WORK REQUIRED
Each line of the data below goes into the copy exactly; pictures do not.

GIVEN MATERIAL
—————
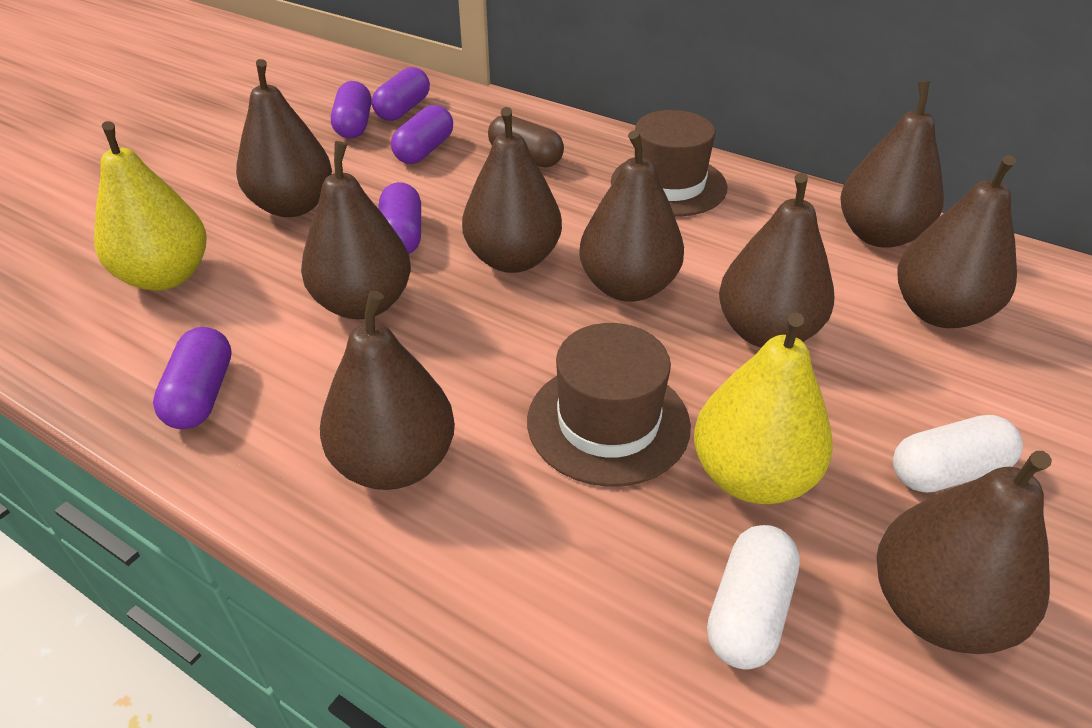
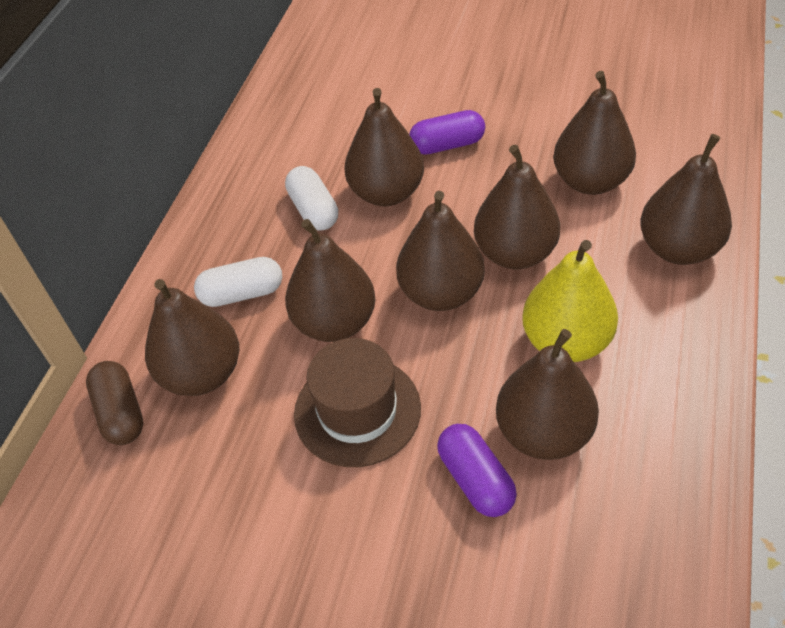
brown hat: 2 -> 1
brown pear: 9 -> 8
purple capsule: 5 -> 2
yellow pear: 2 -> 1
—————
TASK RESULT
brown hat: 2 -> 1
brown pear: 9 -> 8
purple capsule: 5 -> 2
yellow pear: 2 -> 1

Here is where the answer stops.